| Try it |
From the line with "C103: 470uF (plus AC2, minus GND) -> none" through the line with "D109: none -> diode 1N4004 (A GND, K AC2)", repeat the entries verbatim, both end lines included, and add nothing.

| Information supplied |
.....

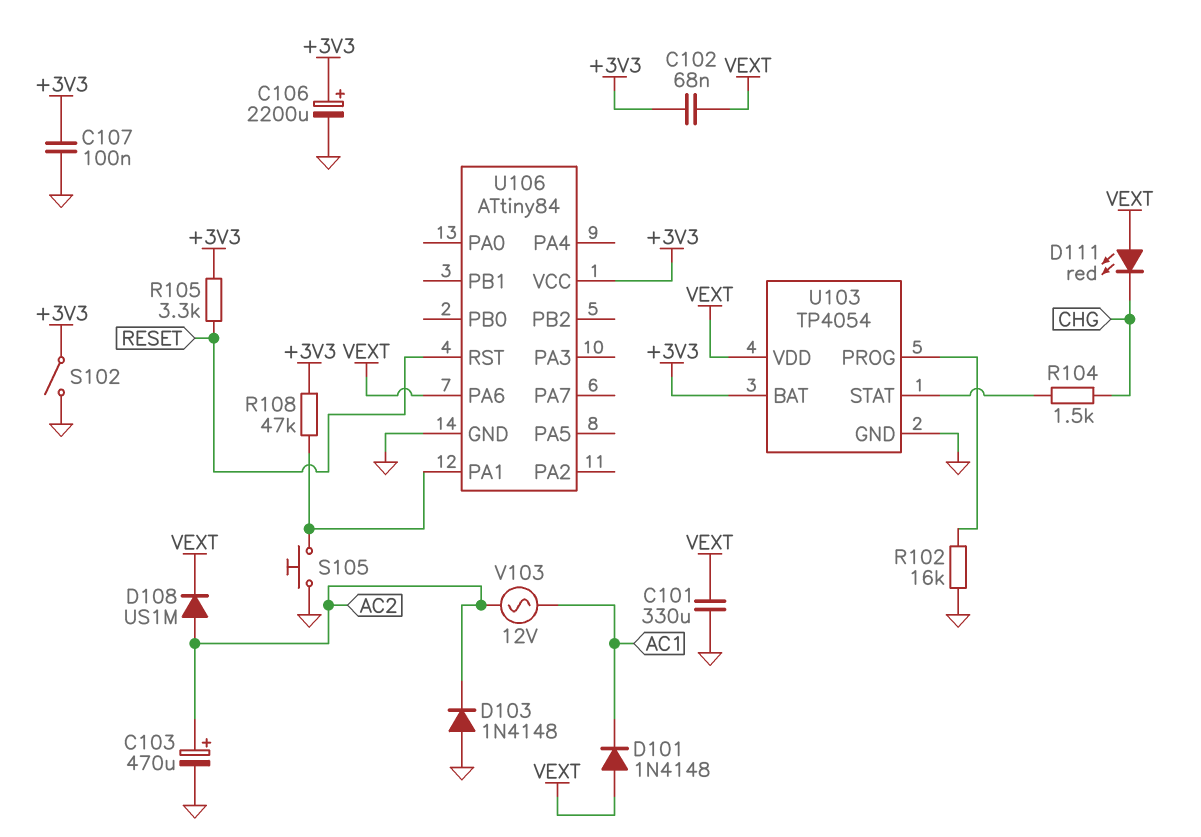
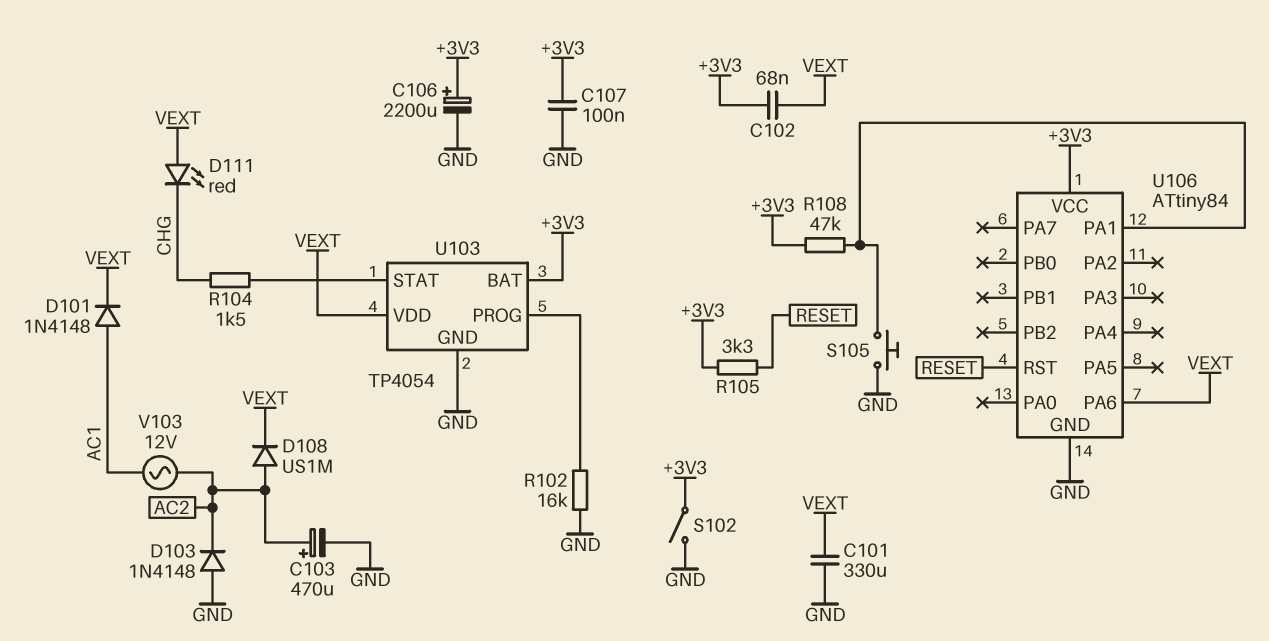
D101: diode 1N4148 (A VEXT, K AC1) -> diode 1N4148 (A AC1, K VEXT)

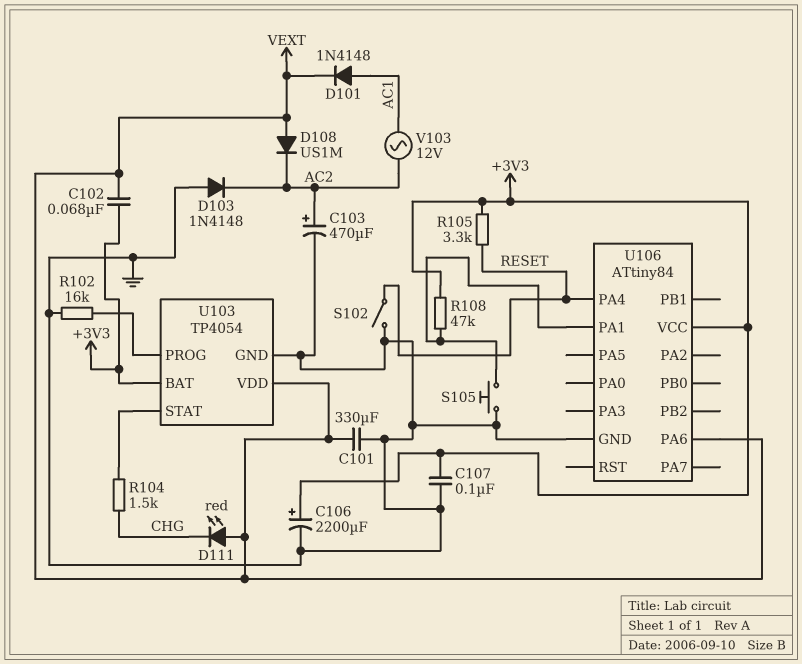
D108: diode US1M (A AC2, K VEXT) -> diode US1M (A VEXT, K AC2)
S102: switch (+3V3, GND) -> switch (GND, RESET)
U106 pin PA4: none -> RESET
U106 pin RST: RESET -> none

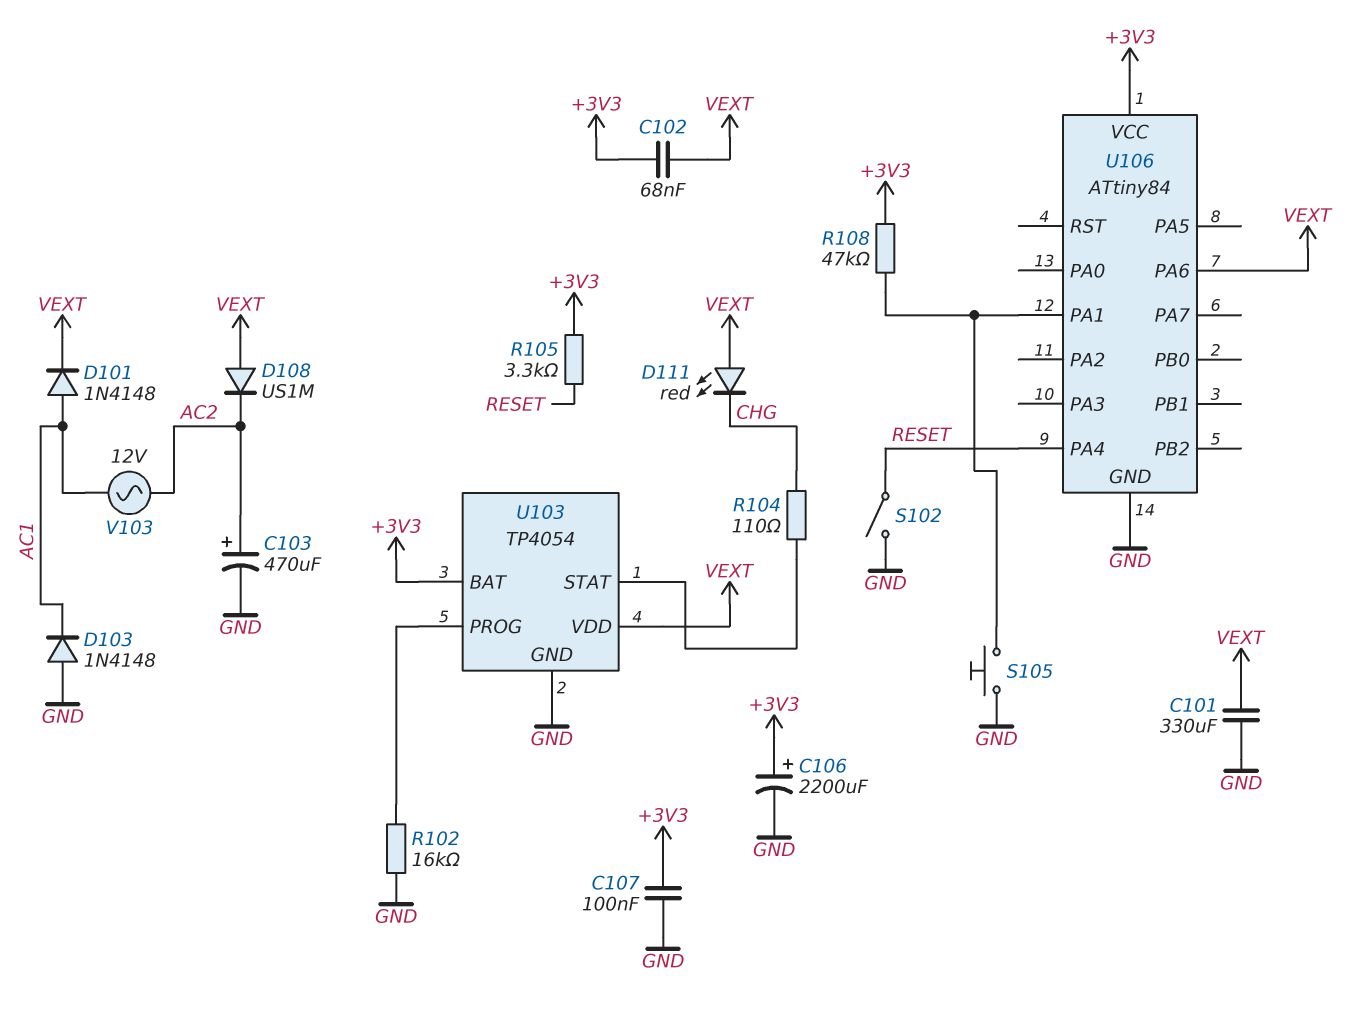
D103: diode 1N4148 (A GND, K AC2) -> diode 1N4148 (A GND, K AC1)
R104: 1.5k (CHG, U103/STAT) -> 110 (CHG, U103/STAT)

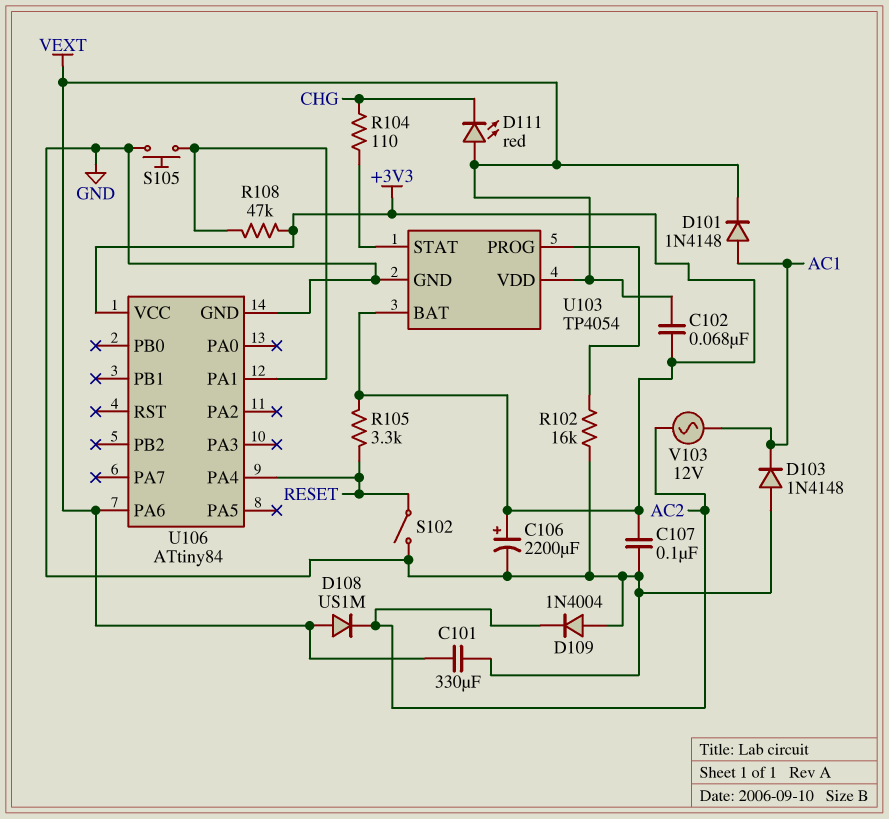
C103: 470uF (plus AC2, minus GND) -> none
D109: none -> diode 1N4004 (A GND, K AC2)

.....

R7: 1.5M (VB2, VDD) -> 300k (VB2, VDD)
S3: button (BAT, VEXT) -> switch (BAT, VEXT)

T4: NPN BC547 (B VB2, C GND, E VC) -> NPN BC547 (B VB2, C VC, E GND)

.....

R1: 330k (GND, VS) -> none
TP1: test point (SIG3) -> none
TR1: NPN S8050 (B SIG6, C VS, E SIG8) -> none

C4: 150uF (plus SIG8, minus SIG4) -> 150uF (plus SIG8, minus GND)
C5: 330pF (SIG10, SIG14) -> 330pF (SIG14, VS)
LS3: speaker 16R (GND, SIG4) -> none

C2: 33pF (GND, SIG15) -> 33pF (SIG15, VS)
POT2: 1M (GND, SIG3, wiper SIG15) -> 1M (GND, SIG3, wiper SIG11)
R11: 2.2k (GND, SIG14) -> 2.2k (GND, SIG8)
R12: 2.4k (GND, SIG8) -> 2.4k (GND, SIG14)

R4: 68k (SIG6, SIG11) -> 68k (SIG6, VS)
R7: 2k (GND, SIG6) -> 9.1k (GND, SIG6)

.....

| Output below |
C103: 470uF (plus AC2, minus GND) -> none
D109: none -> diode 1N4004 (A GND, K AC2)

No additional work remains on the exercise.